__Required action__:
Without any pictures, restate the full set of records below exactly.

(Collected data)
--------------------------------
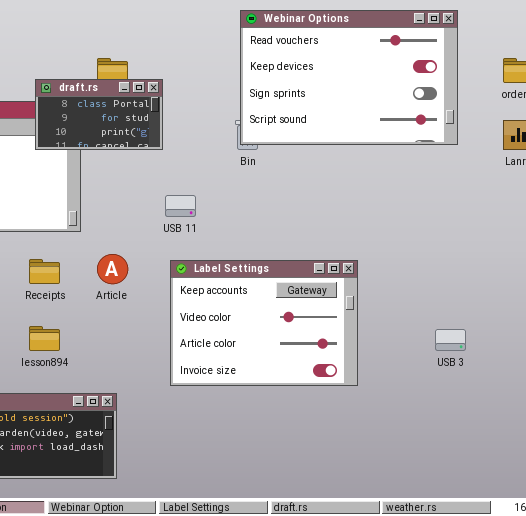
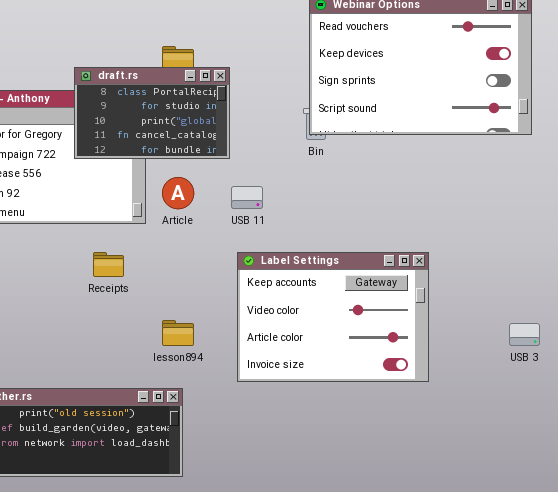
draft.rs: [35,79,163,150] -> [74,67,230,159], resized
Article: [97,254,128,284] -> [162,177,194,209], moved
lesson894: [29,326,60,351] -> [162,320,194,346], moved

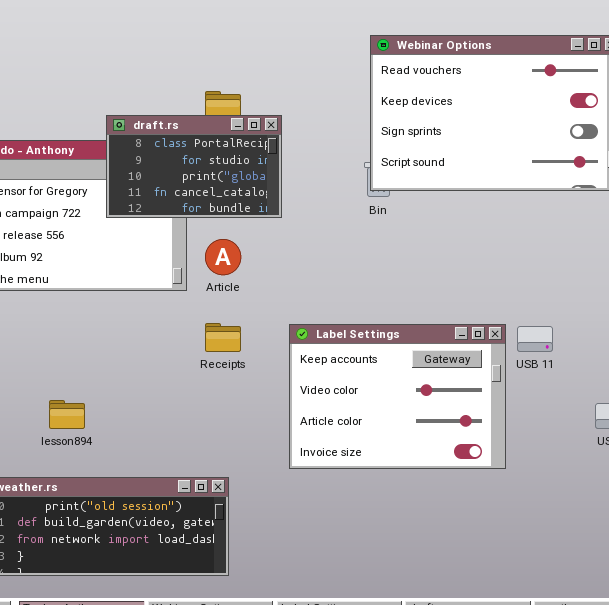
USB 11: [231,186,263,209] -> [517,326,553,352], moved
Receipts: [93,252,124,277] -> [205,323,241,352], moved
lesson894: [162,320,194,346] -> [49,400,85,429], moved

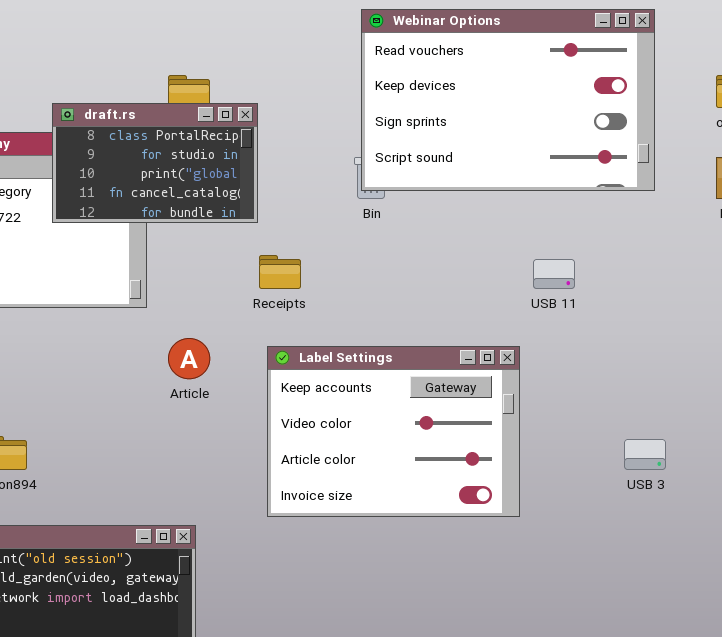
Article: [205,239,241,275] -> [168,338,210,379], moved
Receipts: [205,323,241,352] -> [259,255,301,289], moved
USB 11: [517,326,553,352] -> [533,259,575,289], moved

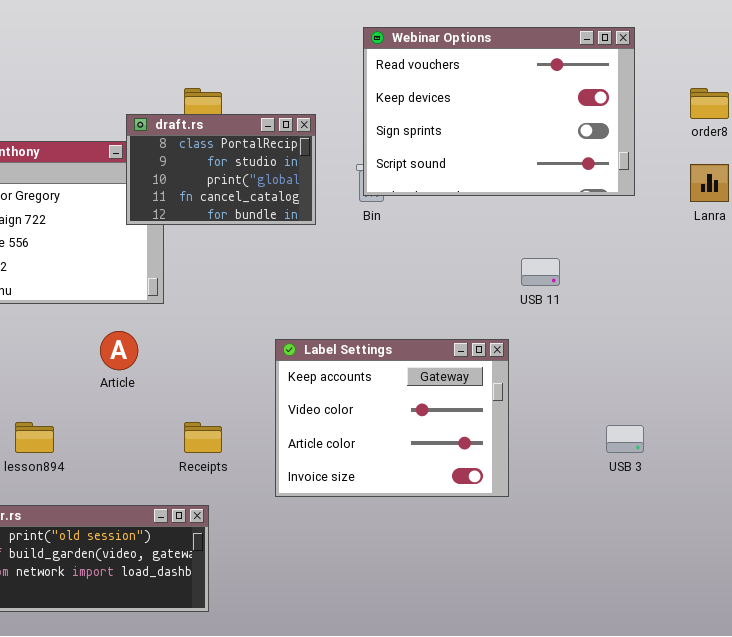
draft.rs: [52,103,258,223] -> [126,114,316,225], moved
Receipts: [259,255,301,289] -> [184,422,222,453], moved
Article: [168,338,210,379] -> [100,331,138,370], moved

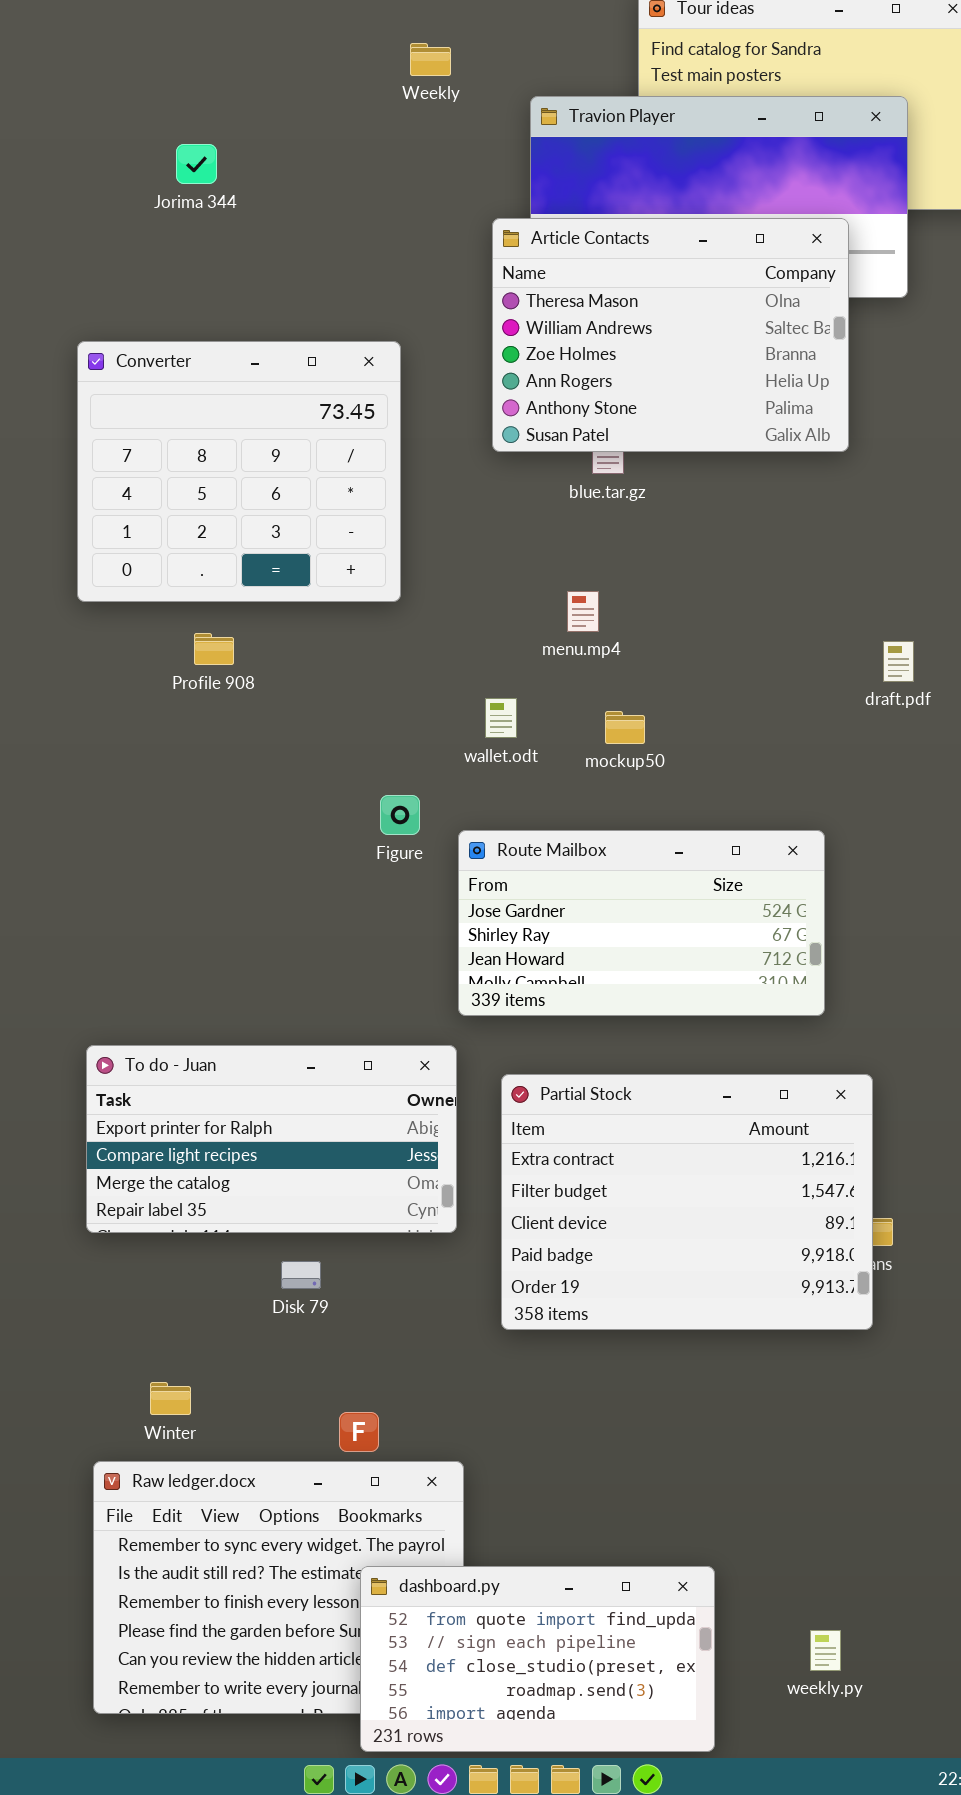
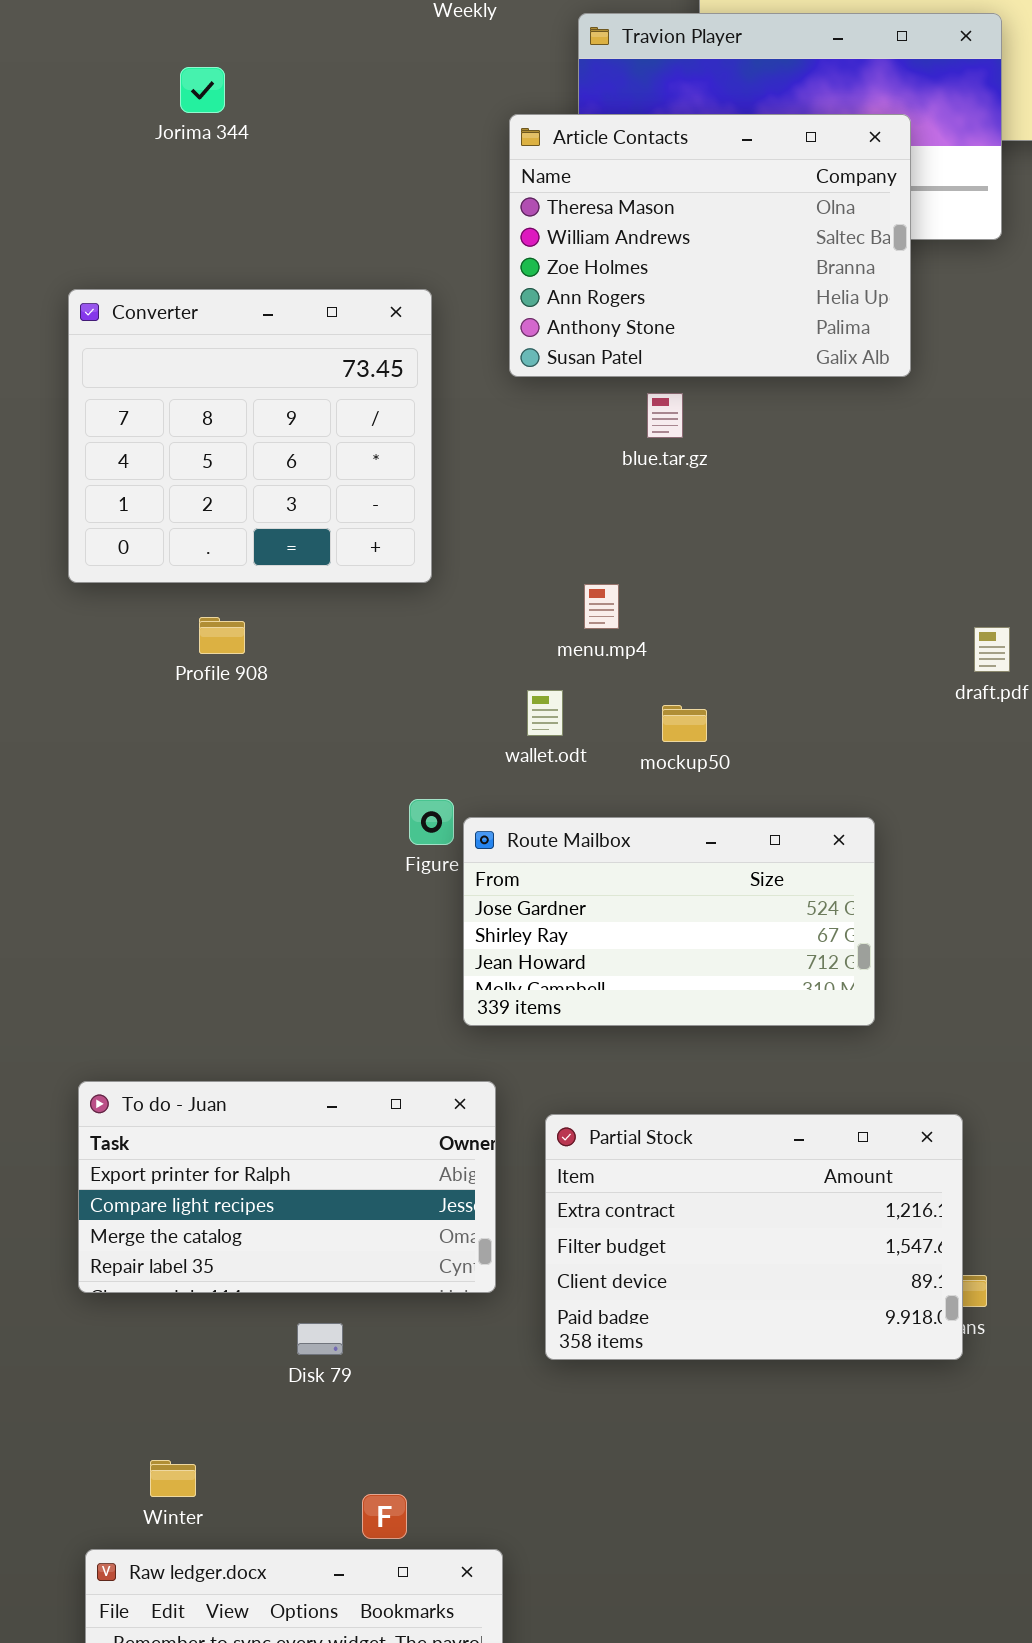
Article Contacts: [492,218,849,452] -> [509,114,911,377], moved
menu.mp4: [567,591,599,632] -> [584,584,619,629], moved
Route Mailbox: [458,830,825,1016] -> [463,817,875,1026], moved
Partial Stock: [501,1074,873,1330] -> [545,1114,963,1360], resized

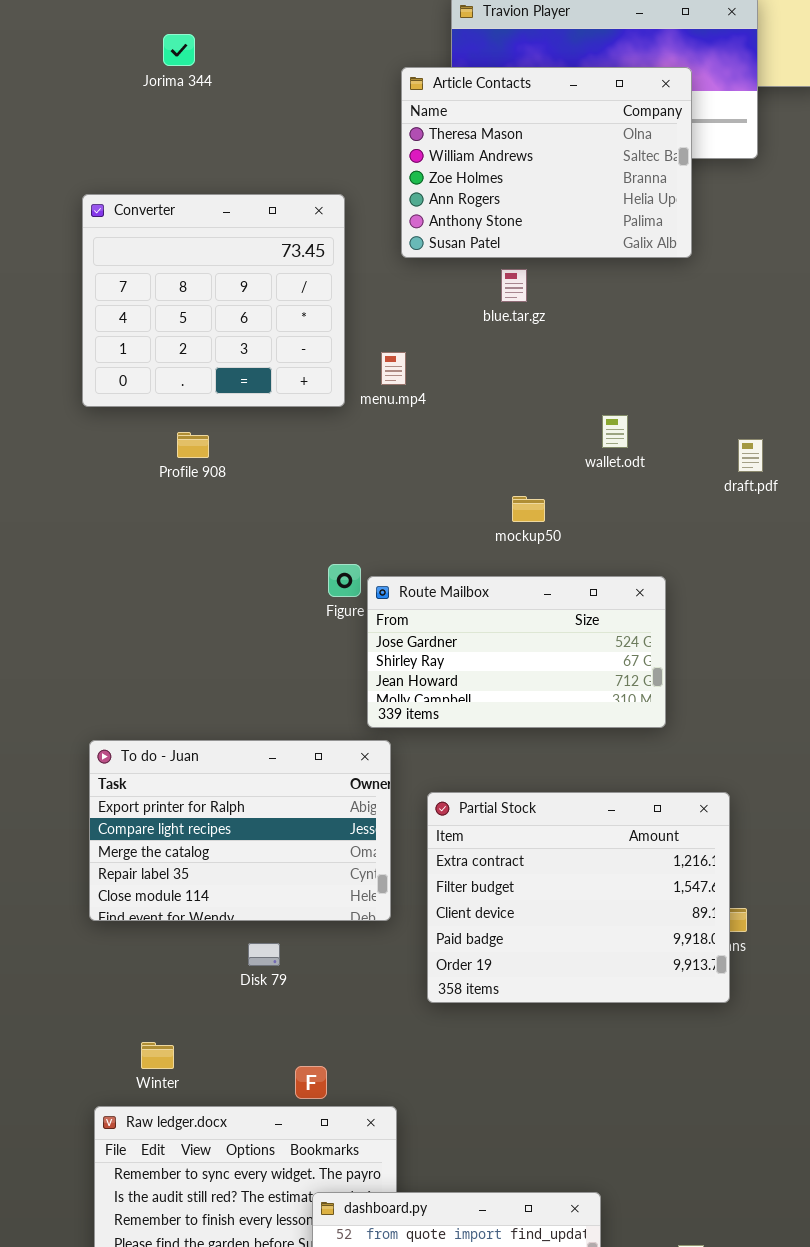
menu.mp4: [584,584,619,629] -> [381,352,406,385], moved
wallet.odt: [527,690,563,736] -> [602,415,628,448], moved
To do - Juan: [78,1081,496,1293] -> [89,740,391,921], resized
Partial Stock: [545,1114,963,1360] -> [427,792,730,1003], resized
--------------------------------
__Exercise solution__:
draft.rs: [35,79,163,150] -> [74,67,230,159], resized
Article: [97,254,128,284] -> [162,177,194,209], moved
lesson894: [29,326,60,351] -> [162,320,194,346], moved

USB 11: [231,186,263,209] -> [517,326,553,352], moved
Receipts: [93,252,124,277] -> [205,323,241,352], moved
lesson894: [162,320,194,346] -> [49,400,85,429], moved

Article: [205,239,241,275] -> [168,338,210,379], moved
Receipts: [205,323,241,352] -> [259,255,301,289], moved
USB 11: [517,326,553,352] -> [533,259,575,289], moved

draft.rs: [52,103,258,223] -> [126,114,316,225], moved
Receipts: [259,255,301,289] -> [184,422,222,453], moved
Article: [168,338,210,379] -> [100,331,138,370], moved

Article Contacts: [492,218,849,452] -> [509,114,911,377], moved
menu.mp4: [567,591,599,632] -> [584,584,619,629], moved
Route Mailbox: [458,830,825,1016] -> [463,817,875,1026], moved
Partial Stock: [501,1074,873,1330] -> [545,1114,963,1360], resized

menu.mp4: [584,584,619,629] -> [381,352,406,385], moved
wallet.odt: [527,690,563,736] -> [602,415,628,448], moved
To do - Juan: [78,1081,496,1293] -> [89,740,391,921], resized
Partial Stock: [545,1114,963,1360] -> [427,792,730,1003], resized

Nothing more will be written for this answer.